Source data:
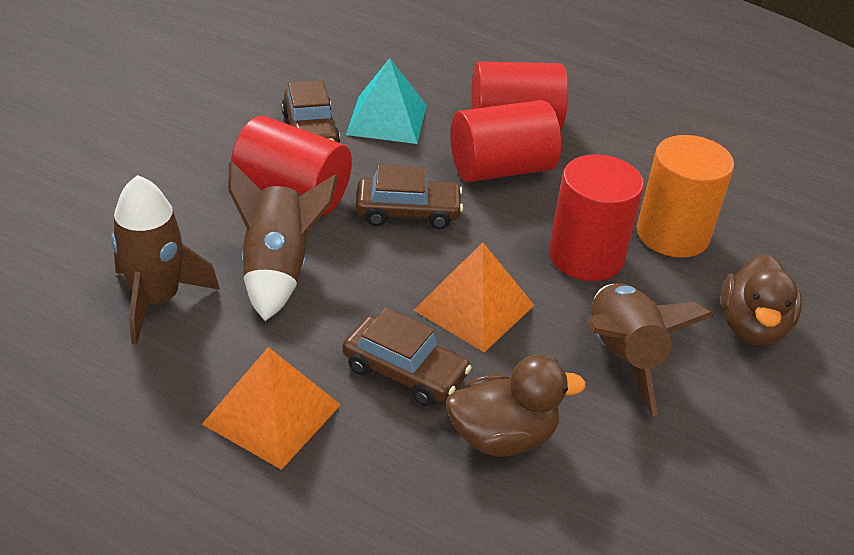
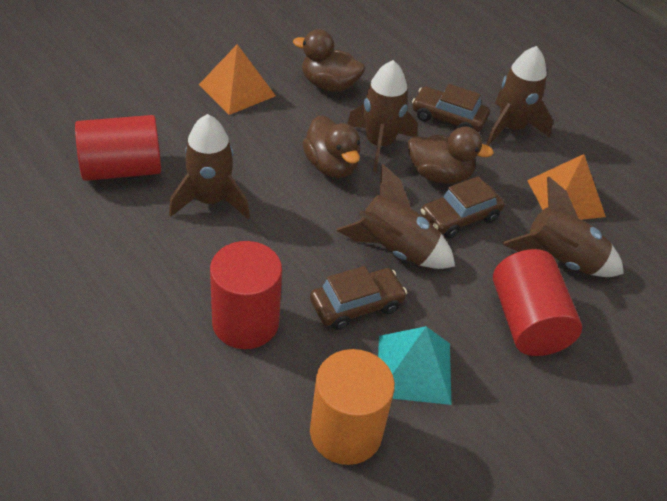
brown duck: 2 -> 3
brown rocket: 3 -> 5
red cylinder: 4 -> 3

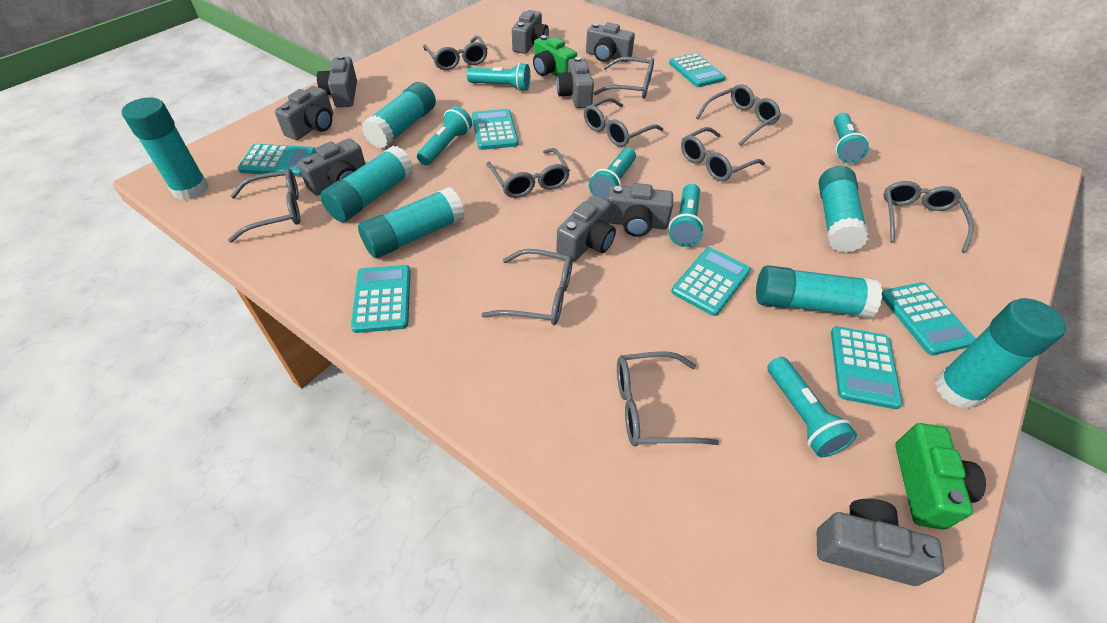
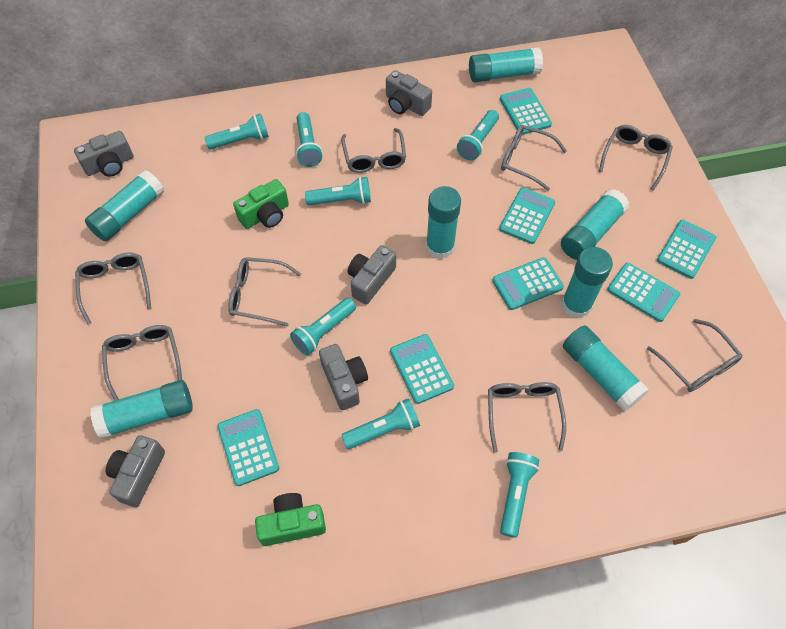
grey camera: 9 -> 5
grey glasses: 10 -> 8
turquoise flashlight: 6 -> 7

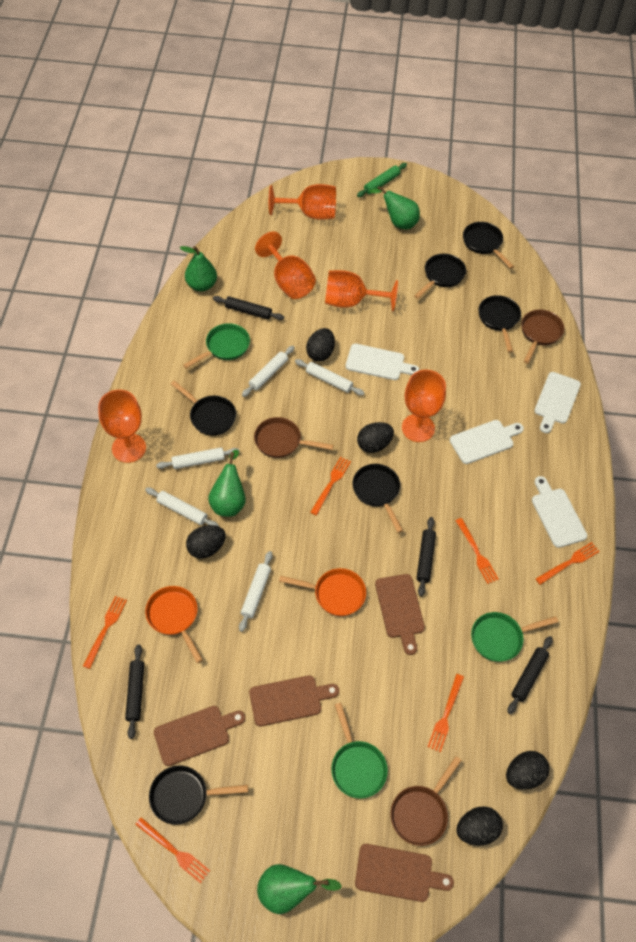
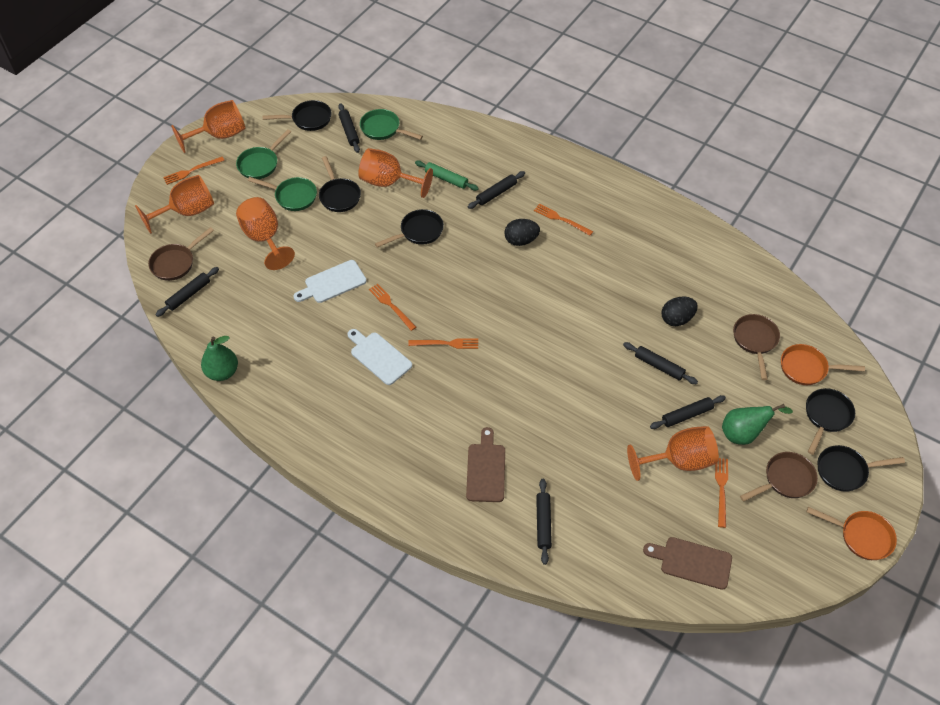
black egg: 5 -> 2
black pan: 6 -> 5
black rolling pin: 4 -> 6
brown cutting board: 4 -> 2
green pear: 4 -> 2
orange fork: 6 -> 5
white cutting board: 4 -> 2
white rolling pin: 5 -> 0

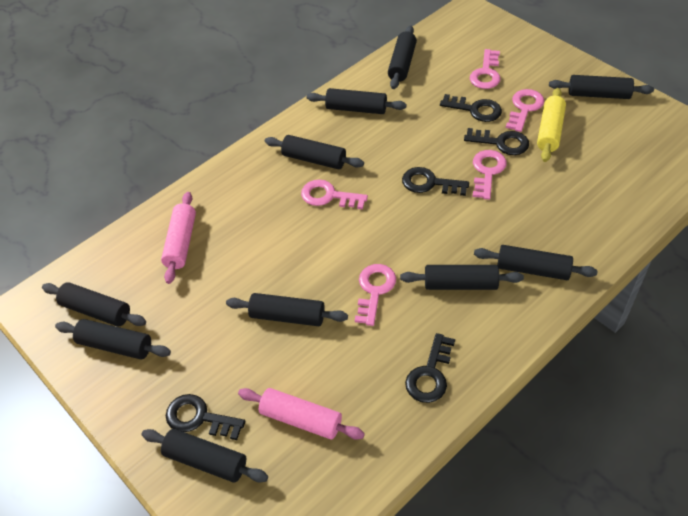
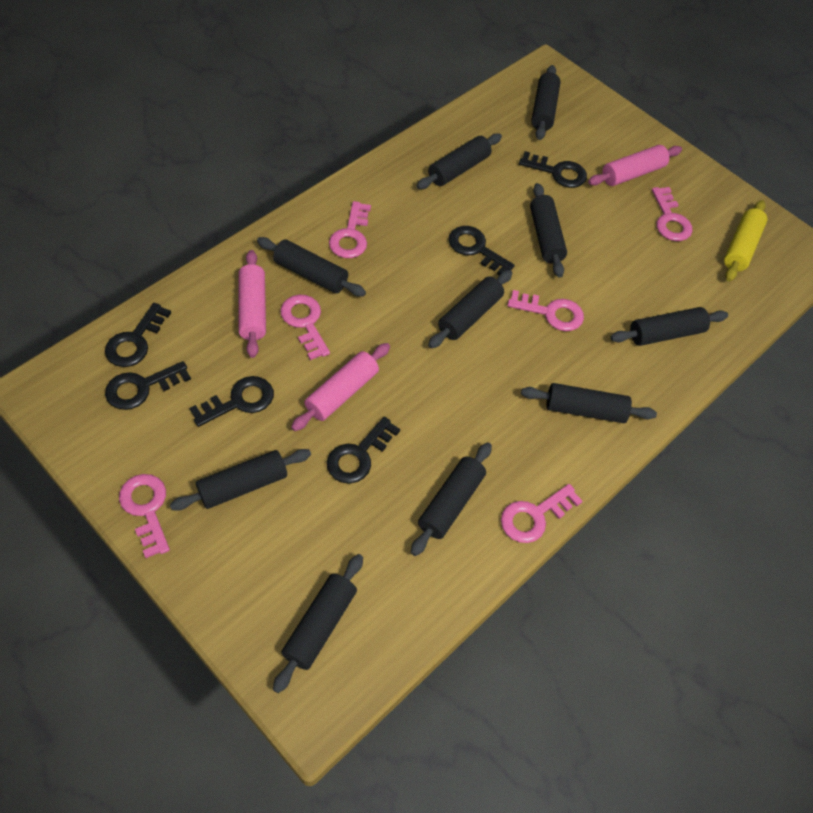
black key: 5 -> 6
pink key: 5 -> 6
pink rolling pin: 2 -> 3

**Work instruction:** Return the lines from the one containing "white cutting board: 4 -> 2" through the last line of the records, both included, exactly as written and with no pictures.

**Response to the task:**
white cutting board: 4 -> 2
white rolling pin: 5 -> 0

black key: 5 -> 6
pink key: 5 -> 6
pink rolling pin: 2 -> 3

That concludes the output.